## Dataset records:
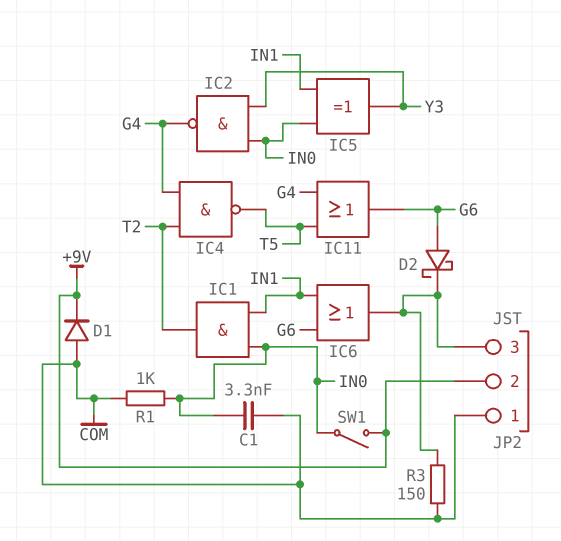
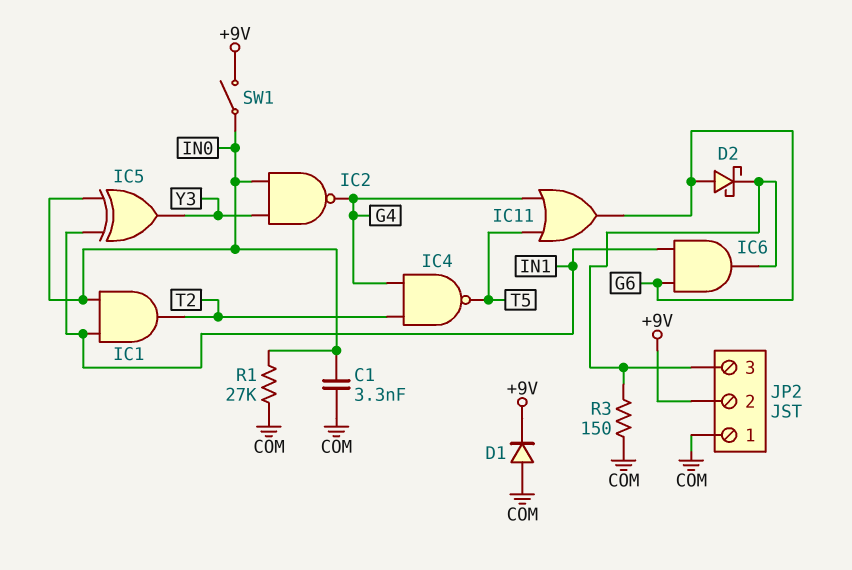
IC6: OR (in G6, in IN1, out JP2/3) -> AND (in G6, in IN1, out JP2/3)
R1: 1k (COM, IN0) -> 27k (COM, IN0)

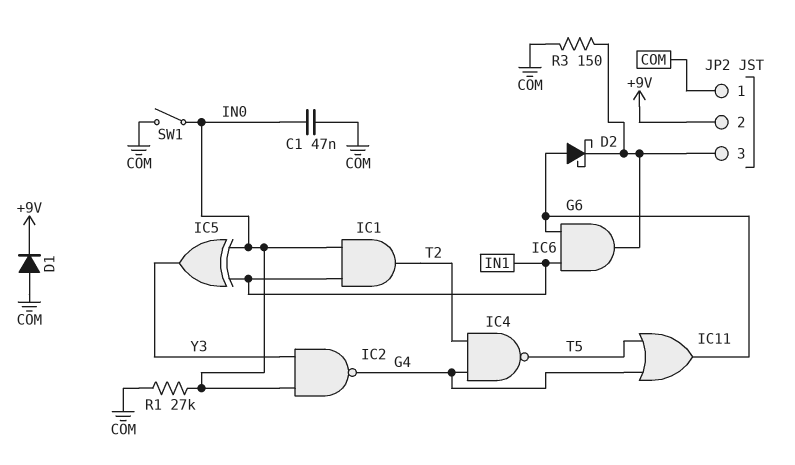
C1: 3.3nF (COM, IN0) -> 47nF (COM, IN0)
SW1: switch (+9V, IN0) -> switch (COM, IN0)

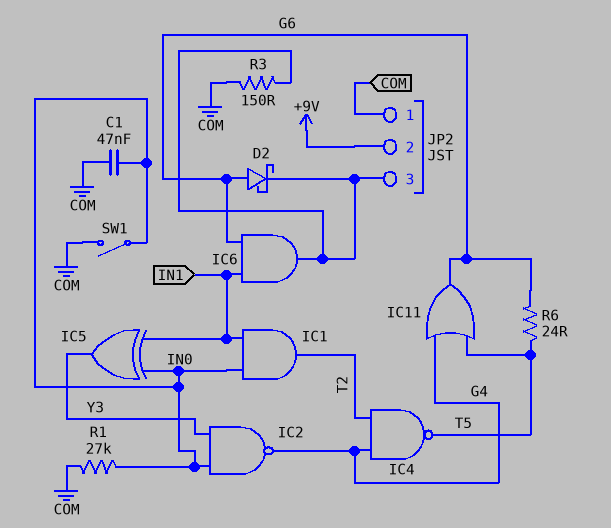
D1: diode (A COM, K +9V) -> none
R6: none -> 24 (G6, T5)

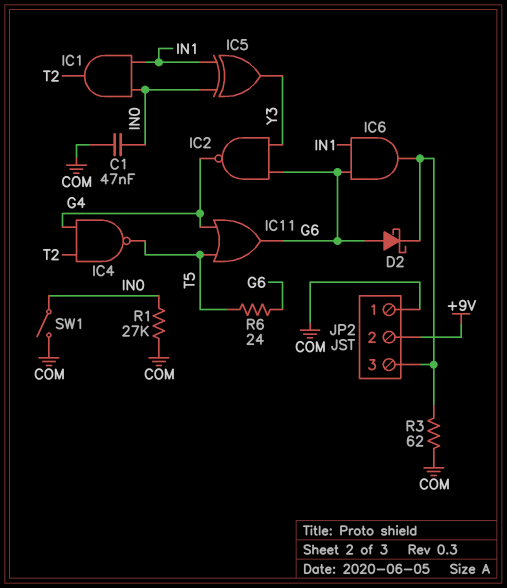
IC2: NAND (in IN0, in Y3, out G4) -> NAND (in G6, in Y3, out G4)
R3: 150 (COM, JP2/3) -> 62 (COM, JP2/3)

## What is required:
Your answer must be an exact copy of the lines above, from the line that contains "D1: diode (A COM, K +9V) -> none" through the final line, with no pictures in it.

## Result:
D1: diode (A COM, K +9V) -> none
R6: none -> 24 (G6, T5)

IC2: NAND (in IN0, in Y3, out G4) -> NAND (in G6, in Y3, out G4)
R3: 150 (COM, JP2/3) -> 62 (COM, JP2/3)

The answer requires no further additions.